### [Input data]

• • •

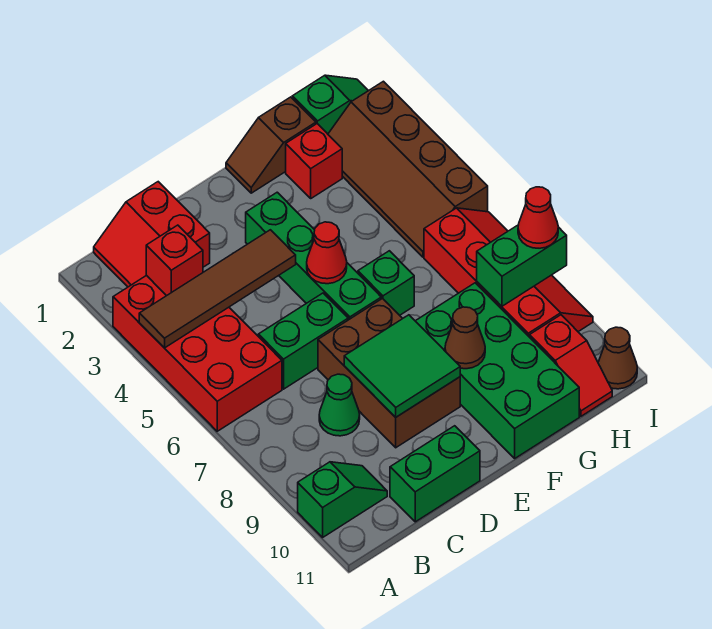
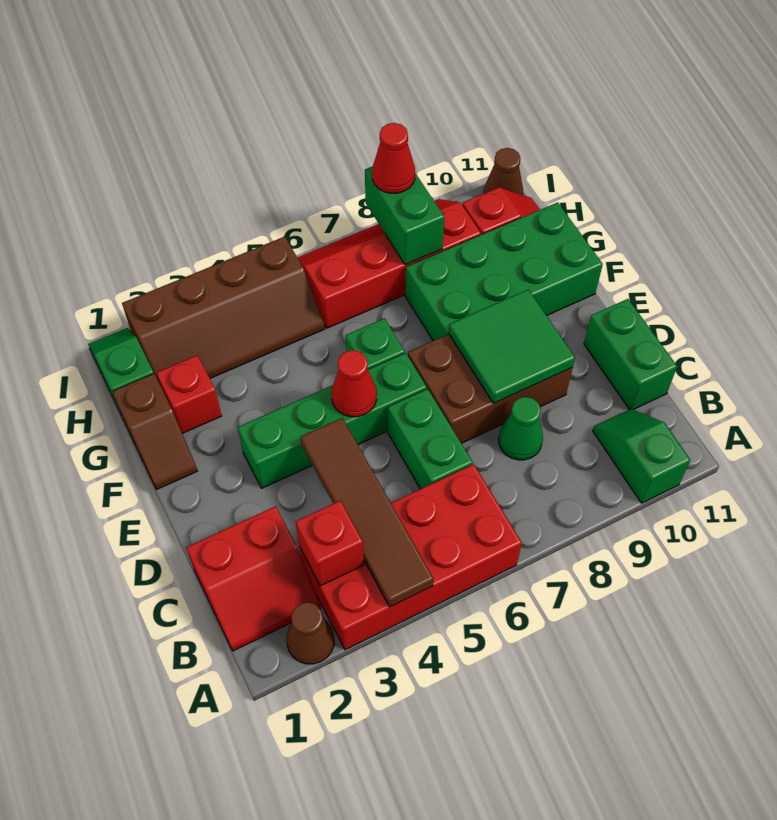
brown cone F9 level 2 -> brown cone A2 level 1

• • •

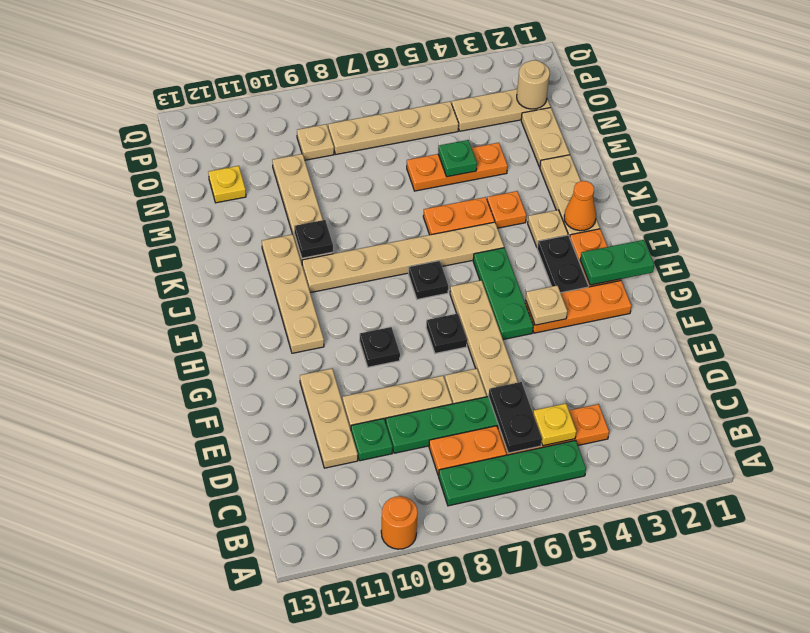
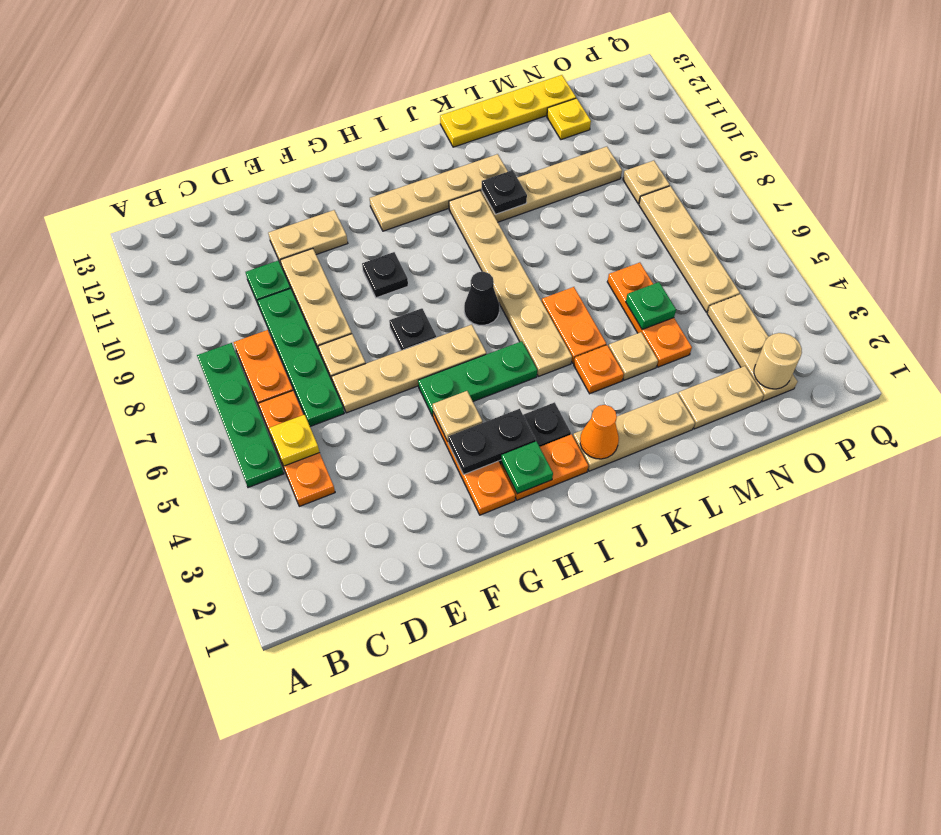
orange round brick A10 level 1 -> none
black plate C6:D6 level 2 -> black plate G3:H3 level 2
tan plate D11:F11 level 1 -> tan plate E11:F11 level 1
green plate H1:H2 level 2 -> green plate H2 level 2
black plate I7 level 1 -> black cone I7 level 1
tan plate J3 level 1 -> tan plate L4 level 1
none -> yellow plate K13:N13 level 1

• • •

### [What the task asks]
A word-for-word copy of the lines above from the one with "orange round brick A10 level 1 -> none" through the one with "none -> yellow plate K13:N13 level 1", inclusive, is the only output wanted.

### [The answer]
orange round brick A10 level 1 -> none
black plate C6:D6 level 2 -> black plate G3:H3 level 2
tan plate D11:F11 level 1 -> tan plate E11:F11 level 1
green plate H1:H2 level 2 -> green plate H2 level 2
black plate I7 level 1 -> black cone I7 level 1
tan plate J3 level 1 -> tan plate L4 level 1
none -> yellow plate K13:N13 level 1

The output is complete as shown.